_GOAL:_ Convert the rows, from their first line through the line containing "ees'''4 r4 ees'''4 |", into a JSON list of strings with one string per line. Leave out blank lines and the pictures.

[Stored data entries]
_ _ _ _ _
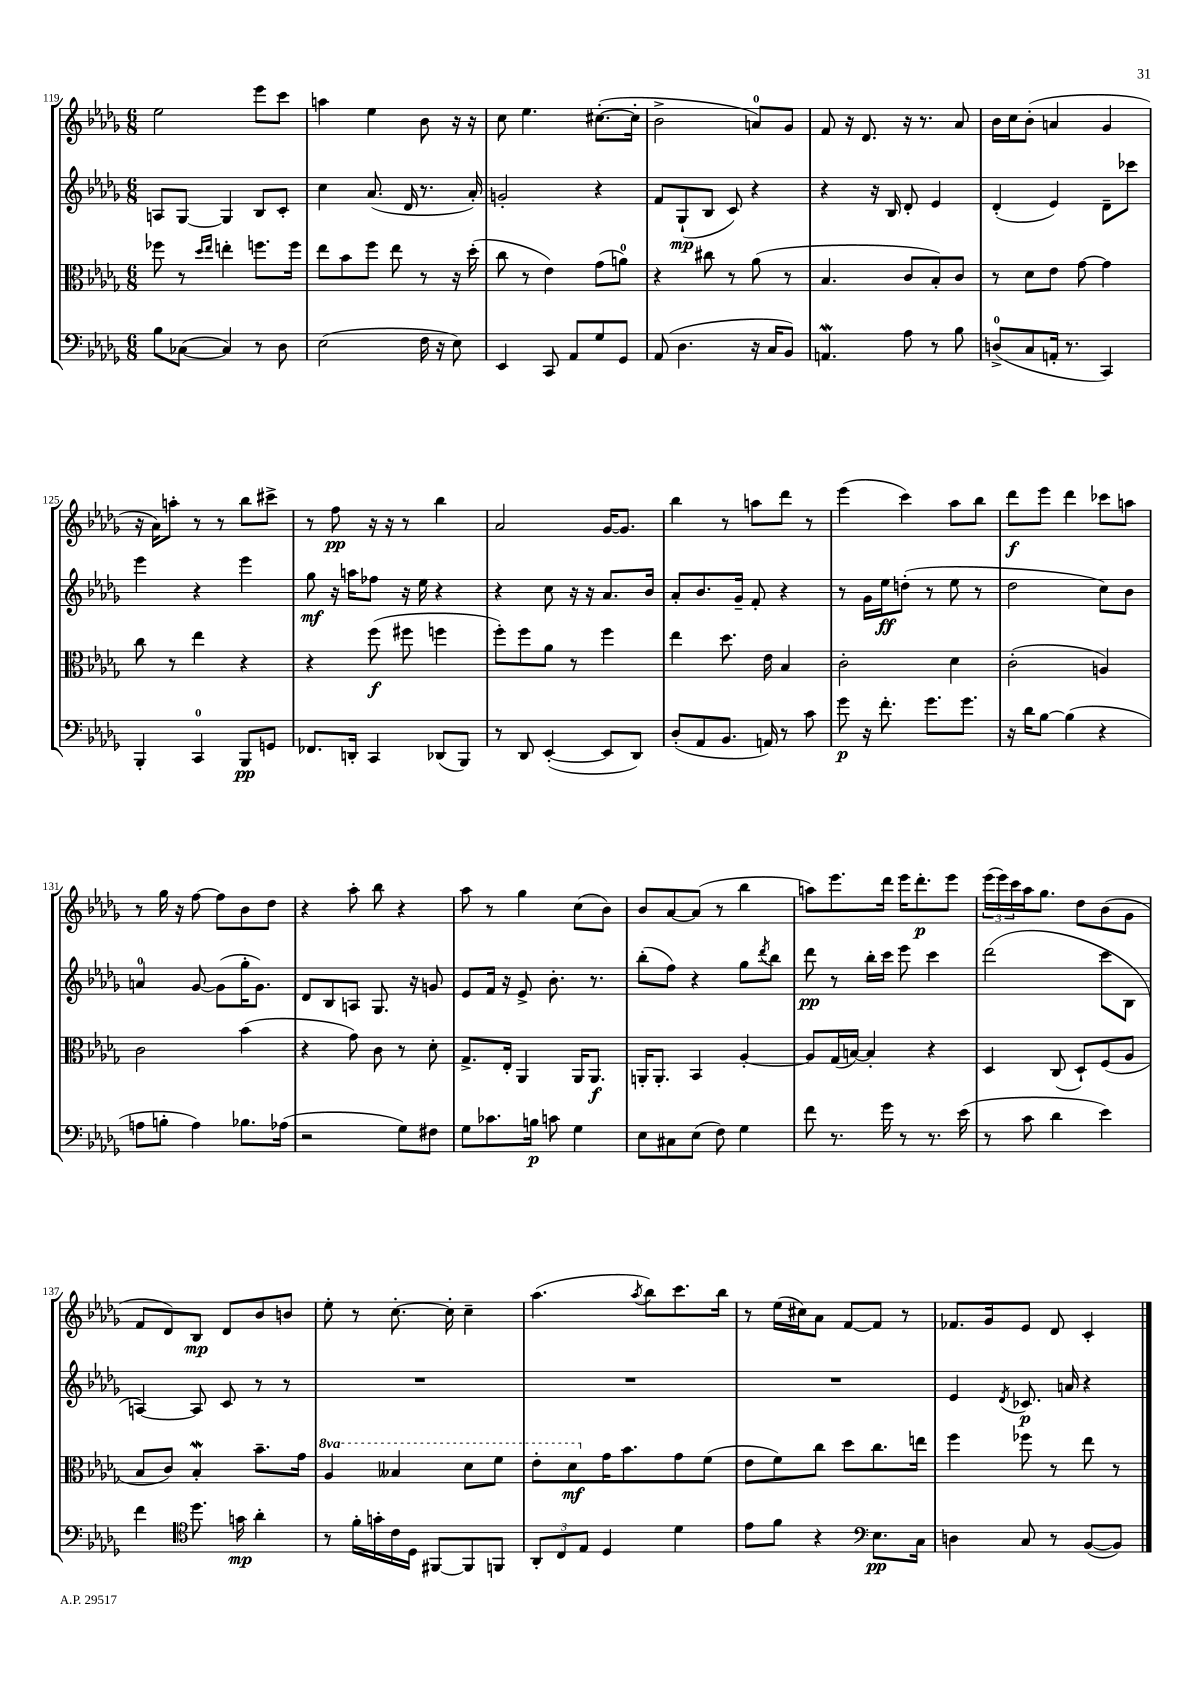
<<
\new StaffGroup <<
\new Staff = "s0" {
    \clef treble \key des \major \numericTimeSignature \time 6/8
    ees''2 ees'''8 c'''8 |
    a''4 ees''4 bes'8 r16 r16 |
    c''8 ees''4. cis''8.~-.( cis''16-. |
    bes'2-> a'8-0) ges'8 |
    f'8 r16 des'8. r16 r8. aes'8 |
    bes'16 c''16 bes'8-.( a'4 ges'4 |
    r16 aes'16) a''8-. r8 r8 bes''8 cis'''8-> |
    r8 f''8\pp r16 r16 r8 bes''4 |
    aes'2 ges'16~ ges'8. |
    bes''4 r8 a''8 des'''8 r8 |
    ees'''4( c'''4) aes''8 bes''8 |
    des'''8\f ees'''8 des'''4 ces'''8 a''8 |
    r8 ges''16 r16 f''8~ f''8 bes'8 des''8 |
    r4 aes''8-. bes''8 r4 |
    aes''8 r8 ges''4 c''8( bes'8) |
    bes'8 aes'8~ aes'8( r8 bes''4 |
    a''8) ees'''8. des'''16 ees'''16 des'''8.-.\p ees'''8 |
    \tuplet 3/2 { ees'''16( ees'''16) c'''16 } aes''16 ges''8. des''8 bes'8( ges'8 |
    f'8 des'8) bes8\mp des'8 bes'8 b'8 |
    ees''8-. r8 c''8.~-. c''16-. c''4-- |
    aes''4.( \acciaccatura { aes''8 } bes''8) c'''8. bes''16 |
    r8 ees''16( cis''16) aes'8 f'8~ f'8 r8 |
    fes'8. ges'16 ees'8 des'8 c'4-. \bar "|." |
}
\new Staff = "s1" {
    \clef treble \key des \major \numericTimeSignature \time 6/8
    a8 ges8~ ges4 bes8 c'8-. |
    c''4 aes'8.( des'16 r8. aes'16-.) |
    g'2-. r4 |
    f'8 ges8-!\mp( bes8 c'8) r4 |
    r4 r16 bes16 des'8-. ees'4 |
    des'4-.( ees'4) des'8-- ces'''8 |
    ees'''4 r4 ees'''4 |
    ges''8\mf r16 a''16 fes''8 r16 ees''16 r4 |
    r4 c''8 r16 r16 aes'8. bes'16 |
    aes'8-. bes'8. ges'16-- f'8-. r4 |
    r8 ges'16 ees''16\ff d''8-.( r8 ees''8 r8 |
    des''2 c''8) bes'8 |
    a'4-0 ges'8~ ges'8( ges''16-. ges'8.) |
    des'8 bes8 a8 ges8. r16 g'8 |
    ees'8 f'16 r16 ees'8-> bes'8.-. r8. |
    bes''8-.( f''8) r4 ges''8 \acciaccatura { des'''8 } bes''8 |
    des'''8\pp r8 bes''16-. c'''16 ees'''8 c'''4 |
    des'''2( c'''8 bes8 |
    a4~) a8 c'8 r8 r8 |
    R2. |
    R2. |
    R2. |
    ees'4 \acciaccatura { des'8 } ces'8.\p a'16 r4 \bar "|." |
}
\new Staff = "s2" {
    \clef alto \key des \major \numericTimeSignature \time 6/8 \set Staff.ottavationMarkups = #ottavation-simple-ordinals
    fes''8 r8 \grace { des''16 ees''16 } e''4-. f''8. f''16 |
    ees''8 bes'8 f''8 ees''8 r8 r16 des''16-.( |
    c''8 r8 ees'4) ges'8( a'8-0) |
    r4 cis''8 r8 aes'8( r8 |
    bes4. c'8 bes8-.) c'8 |
    r8 des'8 ees'8 ges'8~ ges'4 |
    c''8 r8 ees''4 r4 |
    r4 f''8\f( fis''8 f''4 |
    f''8-.) f''8 aes'8 r8 f''4 |
    ees''4 des''8. ees'16 bes4 |
    c'2-. des'4 |
    c'2-.( a4) |
    c'2 bes'4( |
    r4 ges'8) c'8 r8 des'8-. |
    ges8.-> ees16-. aes,4 aes,16 aes,8.\f |
    a,16-. a,8.-. bes,4 aes4~-. |
    aes8 ges16( b16~) b4-. r4 |
    des4 c8( des8-!) f8( aes8 |
    bes8 c'8) bes4-.\mordent bes'8.-- ges'16 |
    \ottava #1 aes'4 beses'4 des''8 f''8 |
    ees''8-. des''8\mf \ottava #0 ges'16 bes'8. ges'8 f'8( |
    ees'8 f'8) c''8 des''8 c''8. e''16 |
    f''4 fes''8 r8 ees''8 r8 \bar "|." |
}
\new Staff = "s3" {
    \clef bass \key des \major \numericTimeSignature \time 6/8
    bes8 ces8~( ces4) r8 des8 |
    ees2( f16 r16 ees8) |
    ees,4 c,8 aes,8 ges8 ges,8 |
    aes,8( des4. r16 c16 bes,8) |
    a,4.\mordent aes8 r8 bes8 |
    d8-0->( c8 a,16-. r8. c,4) |
    bes,,4-. c,4-0 bes,,8\pp g,8 |
    fes,8. d,16-. c,4 des,8( bes,,8) |
    r8 des,8 ees,4~-.( ees,8 des,8) |
    des8-.( aes,8 bes,8. a,16) r8 c'8 |
    ges'8\p r16 f'8.-. ges'8. ges'8. |
    r16 des'16 bes8~ bes4( r4 |
    a8 b8-. a4) bes8. aes16( |
    r2 ges8) fis8 |
    ges8 ces'8. b16\p c'8 ges4 |
    ees8 cis8 ees8( f8) ges4 |
    f'8 r8. ges'16 r8 r8. ees'16( |
    r8 c'8 des'4 ees'4) |
    f'4 \clef tenor des''8. g'16\mp aes'4-. |
    r8 f'16-. g'16-. c'16 des16 fis,8~ fis,8 f,8 |
    \tuplet 3/2 { aes,8-. c8 ees8 } des4 des'4 |
    ees'8 f'8 r4 \clef bass ees8.\pp c16 |
    d4 c8 r8 bes,8~( bes,8) \bar "|." |
}
>>
>>
\layout { \context { \Score currentBarNumber = #119 } }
_ _ _ _ _
_RESULT OF THIS TASK:_
[
  "<<",
  "\\new StaffGroup <<",
  "\\new Staff = \"s0\" {",
  "    \\clef treble \\key des \\major \\numericTimeSignature \\time 6/8",
  "    ees''2 ees'''8 c'''8 |",
  "    a''4 ees''4 bes'8 r16 r16 |",
  "    c''8 ees''4. cis''8.~-.( cis''16-. |",
  "    bes'2-> a'8-0) ges'8 |",
  "    f'8 r16 des'8. r16 r8. aes'8 |",
  "    bes'16 c''16 bes'8-.( a'4 ges'4 |",
  "    r16 aes'16) a''8-. r8 r8 bes''8 cis'''8-> |",
  "    r8 f''8\\pp r16 r16 r8 bes''4 |",
  "    aes'2 ges'16~ ges'8. |",
  "    bes''4 r8 a''8 des'''8 r8 |",
  "    ees'''4( c'''4) aes''8 bes''8 |",
  "    des'''8\\f ees'''8 des'''4 ces'''8 a''8 |",
  "    r8 ges''16 r16 f''8~ f''8 bes'8 des''8 |",
  "    r4 aes''8-. bes''8 r4 |",
  "    aes''8 r8 ges''4 c''8( bes'8) |",
  "    bes'8 aes'8~ aes'8( r8 bes''4 |",
  "    a''8) ees'''8. des'''16 ees'''16 des'''8.-.\\p ees'''8 |",
  "    \\tuplet 3/2 { ees'''16( ees'''16) c'''16 } aes''16 ges''8. des''8 bes'8( ges'8 |",
  "    f'8 des'8) bes8\\mp des'8 bes'8 b'8 |",
  "    ees''8-. r8 c''8.~-. c''16-. c''4-- |",
  "    aes''4.( \\acciaccatura { aes''8 } bes''8) c'''8. bes''16 |",
  "    r8 ees''16( cis''16) aes'8 f'8~ f'8 r8 |",
  "    fes'8. ges'16 ees'8 des'8 c'4-. \\bar \"|.\" |",
  "}",
  "\\new Staff = \"s1\" {",
  "    \\clef treble \\key des \\major \\numericTimeSignature \\time 6/8",
  "    a8 ges8~ ges4 bes8 c'8-. |",
  "    c''4 aes'8.( des'16 r8. aes'16-.) |",
  "    g'2-. r4 |",
  "    f'8 ges8-!\\mp( bes8 c'8) r4 |",
  "    r4 r16 bes16 des'8-. ees'4 |",
  "    des'4-.( ees'4) des'8-- ces'''8 |",
  "    ees'''4 r4 ees'''4 |"
]